-------- THE INPUT --------
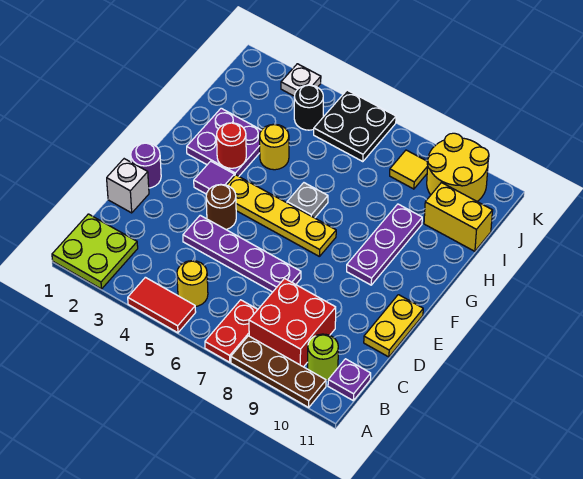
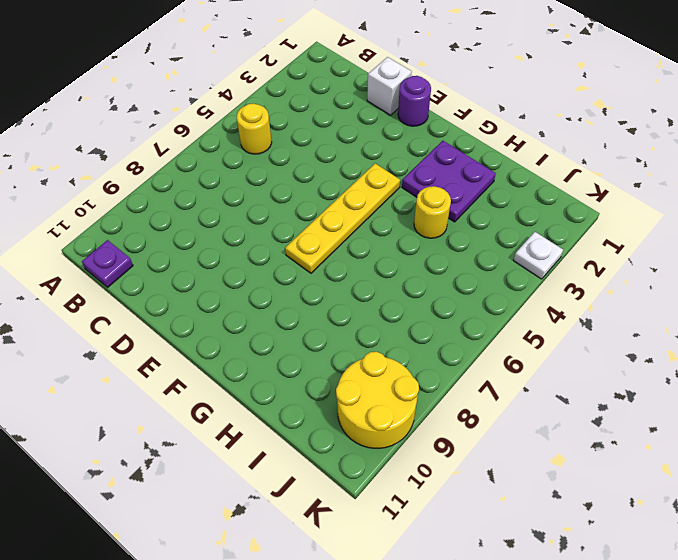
none -> lime 2x2 plate [52,214,138,289]
none -> red 1x2 tile [128,277,196,333]
none -> red 1x2 plate [205,300,258,362]

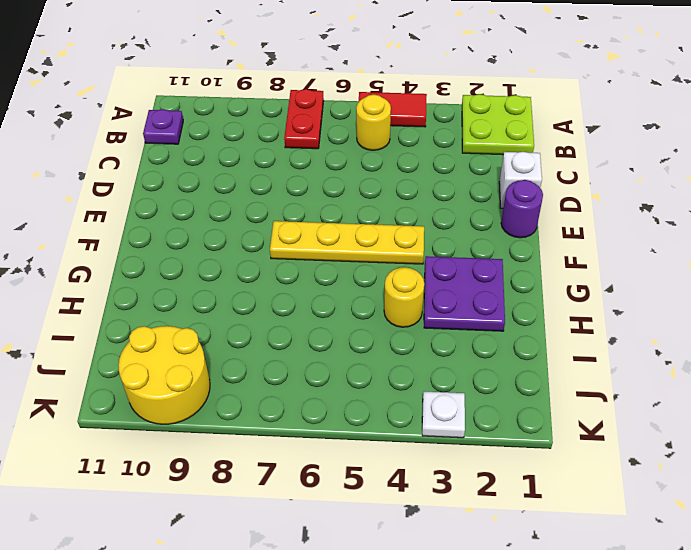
none -> brown 1x3 plate [231,336,326,407]
none -> red 2x2 brick [249,279,336,367]
none -> lime 1x1 round brick [308,334,338,380]

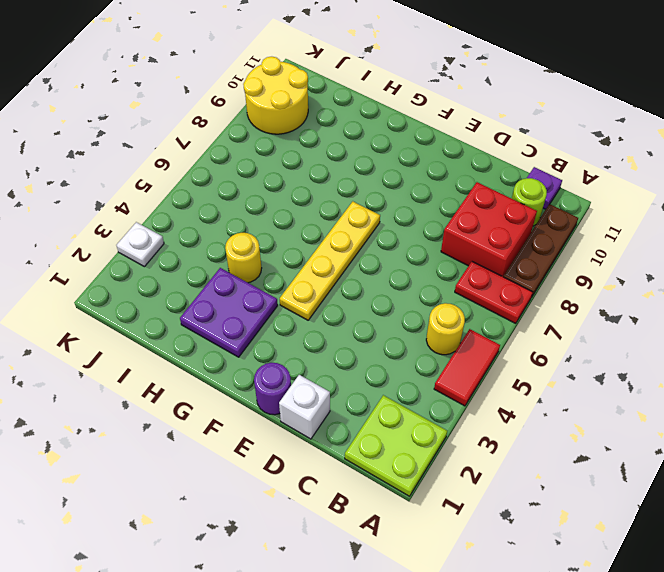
none -> purple 1x4 plate [183,215,301,292]
none -> yellow 1x2 plate [364,295,423,357]
none -> brown 1x1 round brick [206,184,236,229]

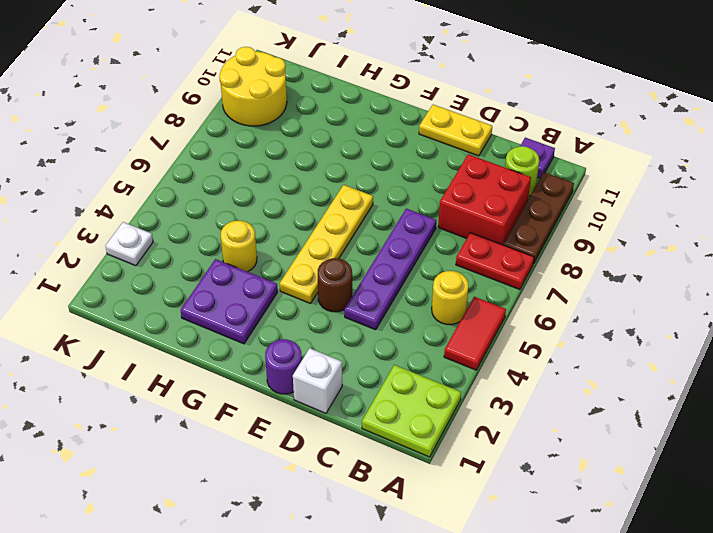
none -> purple 1x1 tile [194,161,235,194]
none -> purple 1x3 plate [347,204,422,285]
none -> grey 1x1 plate [287,183,328,218]

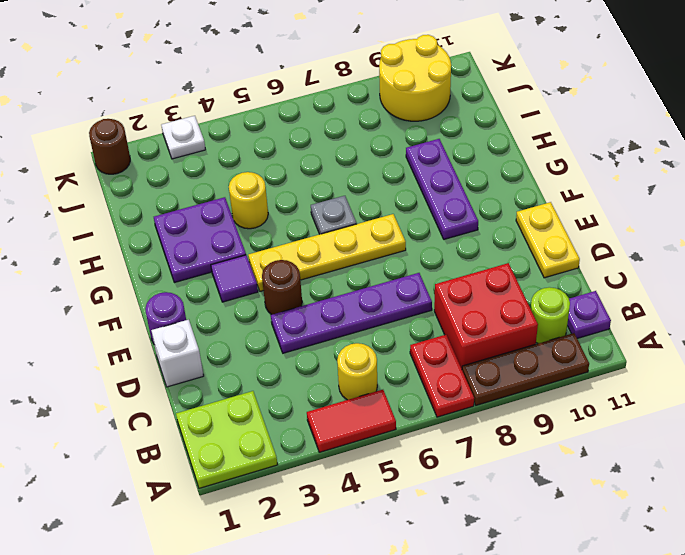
brown 1x1 round brick [89,119,130,174] -> none
none -> yellow 1x2 brick [424,183,493,251]
none -> black 1x1 round brick [294,85,323,130]
none -> black 2x2 plate [314,90,396,162]

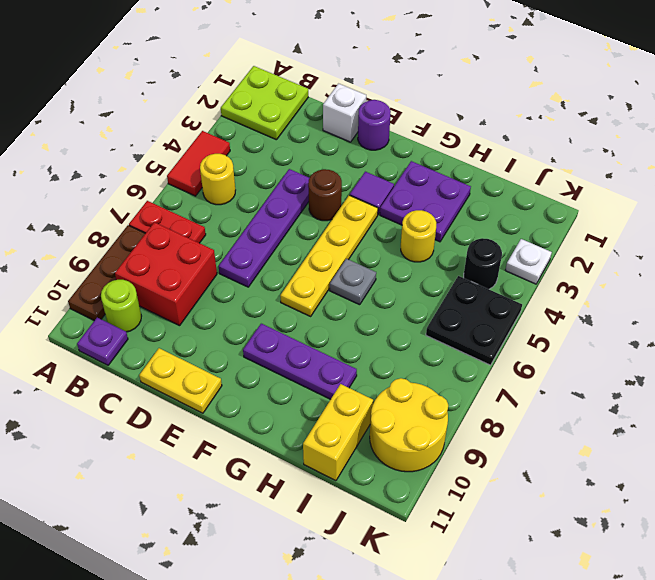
none -> yellow 1x1 tile [390,150,428,189]
none -> red 1x1 round brick [217,123,246,168]

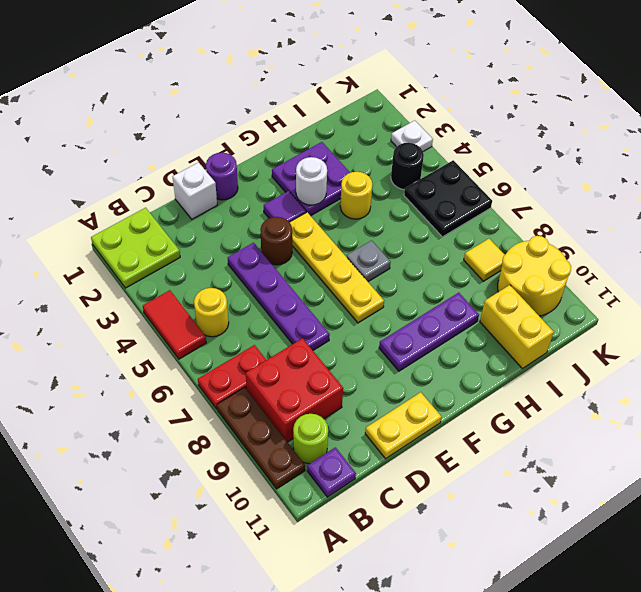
white 1x1 round brick [296,157,327,205] -> red 1x1 round brick [217,123,246,168]

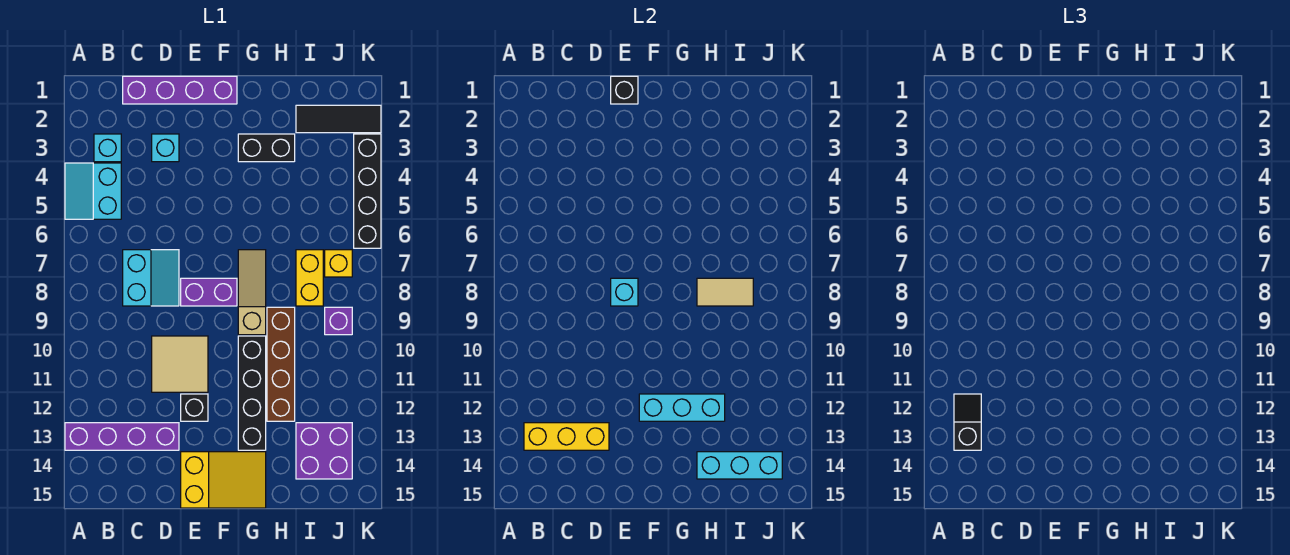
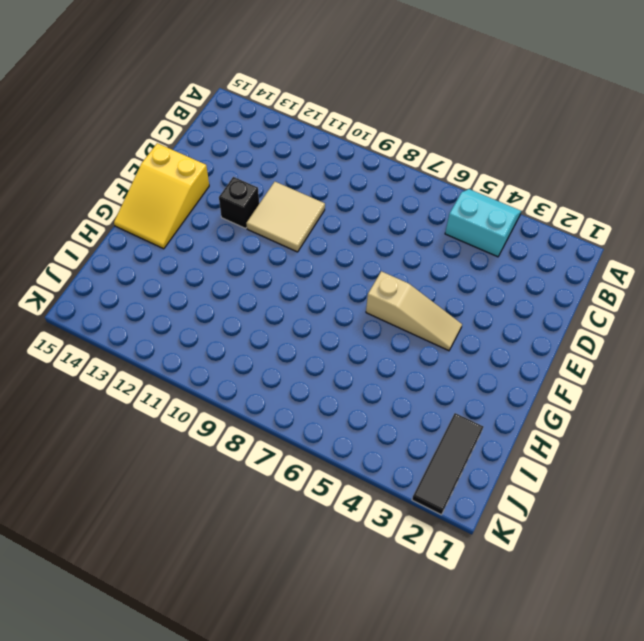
tan 1x3 slope [366,271,462,351] -> tan 1x3 slope moved to [238,250,266,335]
none -> purple 1x4 brick [65,423,179,450]
none -> cyan 1x1 brick [94,134,121,162]
none -> purple 1x4 brick [123,76,237,104]

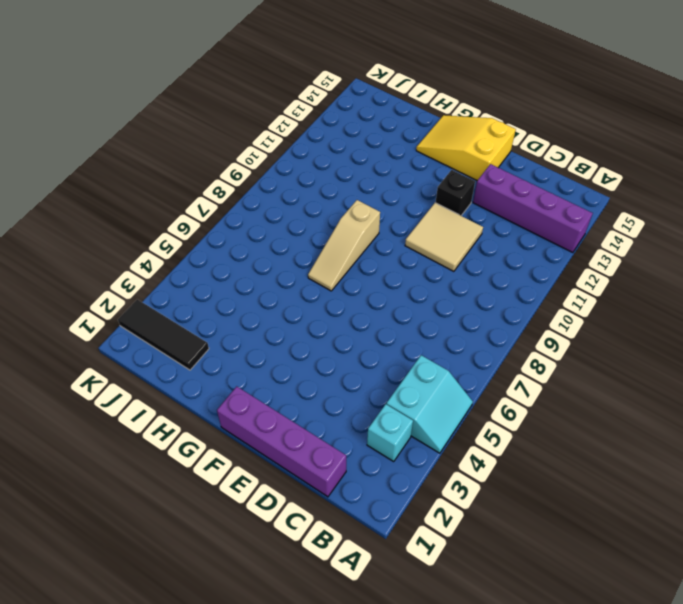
none -> cyan 2x2 slope [123,250,179,306]
none -> cyan 1x1 brick [152,134,179,162]
none -> purple 1x2 brick [181,278,237,306]

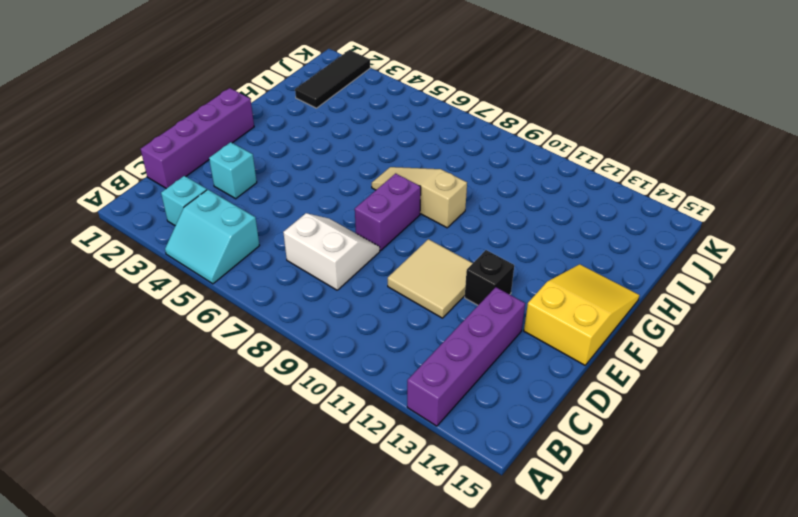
white 2x2 slope [283,213,380,290] -> cyan 2x2 slope [123,250,179,306]
none -> black 1x2 brick [238,134,295,162]
none -> black 1x4 brick [238,336,266,450]
none -> brown 1x4 brick [267,307,295,421]

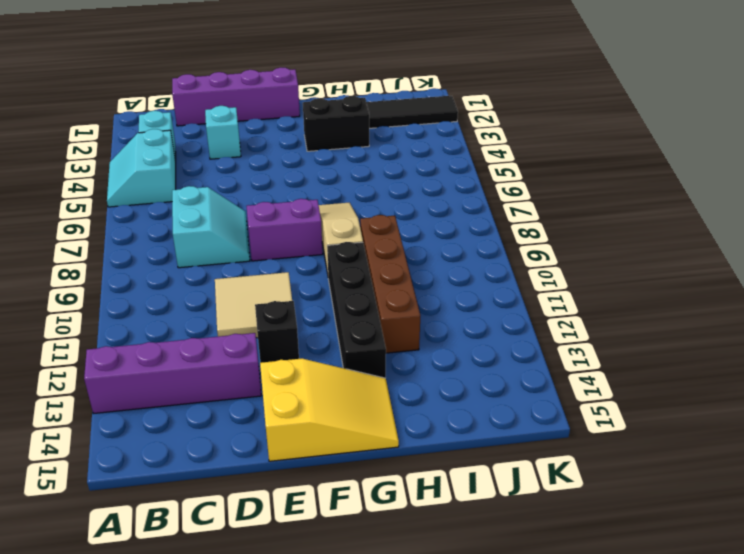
none -> yellow 1x2 brick [296,250,323,306]
none -> purple 2x2 brick [296,423,352,479]
none -> yellow 1x1 brick [325,250,352,277]

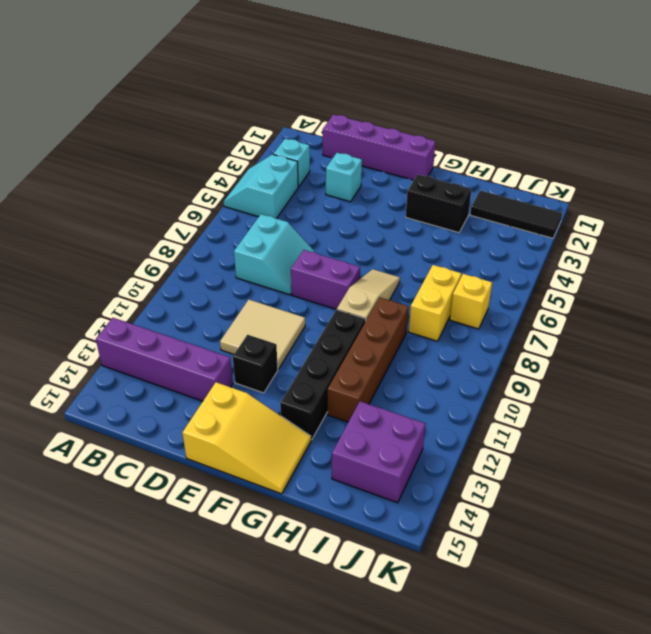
none -> purple 1x1 brick [325,307,352,335]
none -> black 1x4 brick [354,134,381,248]
none -> yellow 1x3 brick [524,423,609,450]

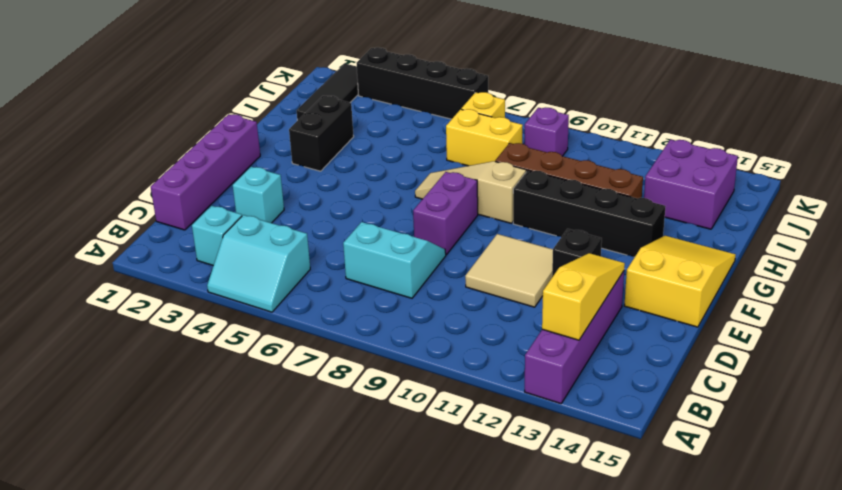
yellow 1x3 slope [542,253,625,340] -> yellow 1x3 brick [524,423,609,450]
none -> black 1x1 brick [611,76,638,104]
none -> cyan 1x1 brick [611,278,638,306]
none -> cyan 1x3 brick [639,394,725,421]

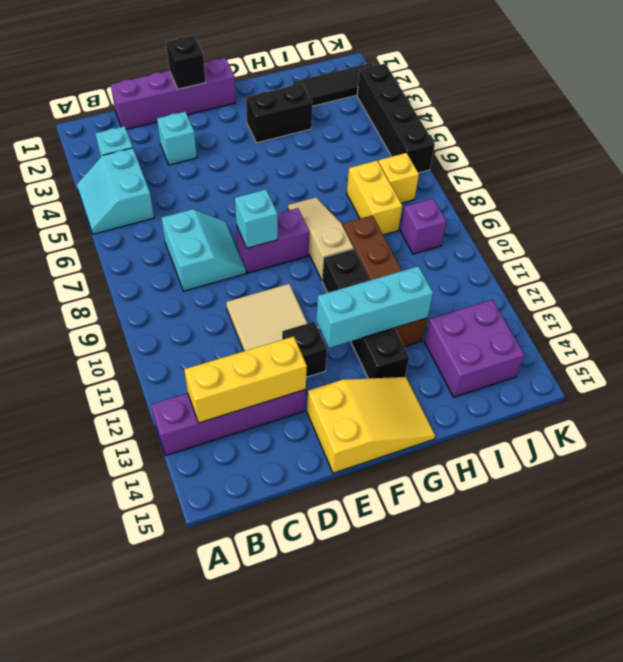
none -> tan 1x2 tile [697,278,753,306]
none -> cyan 1x3 brick [697,452,782,479]
none -> black 1x2 slope [954,394,981,450]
--------
■ ASSIGNMENT: Take the lines from the one that contains "none -> purple 1x4 brick [123,76,237,104]" down to the last line of the listing above, both included, and set them down exactly, leaving out pictures.

■ SOLUTION:
none -> purple 1x4 brick [123,76,237,104]

none -> cyan 2x2 slope [123,250,179,306]
none -> cyan 1x1 brick [152,134,179,162]
none -> purple 1x2 brick [181,278,237,306]

white 2x2 slope [283,213,380,290] -> cyan 2x2 slope [123,250,179,306]
none -> black 1x2 brick [238,134,295,162]
none -> black 1x4 brick [238,336,266,450]
none -> brown 1x4 brick [267,307,295,421]

none -> yellow 1x2 brick [296,250,323,306]
none -> purple 2x2 brick [296,423,352,479]
none -> yellow 1x1 brick [325,250,352,277]

none -> purple 1x1 brick [325,307,352,335]
none -> black 1x4 brick [354,134,381,248]
none -> yellow 1x3 brick [524,423,609,450]

yellow 1x3 slope [542,253,625,340] -> yellow 1x3 brick [524,423,609,450]
none -> black 1x1 brick [611,76,638,104]
none -> cyan 1x1 brick [611,278,638,306]
none -> cyan 1x3 brick [639,394,725,421]

none -> tan 1x2 tile [697,278,753,306]
none -> cyan 1x3 brick [697,452,782,479]
none -> black 1x2 slope [954,394,981,450]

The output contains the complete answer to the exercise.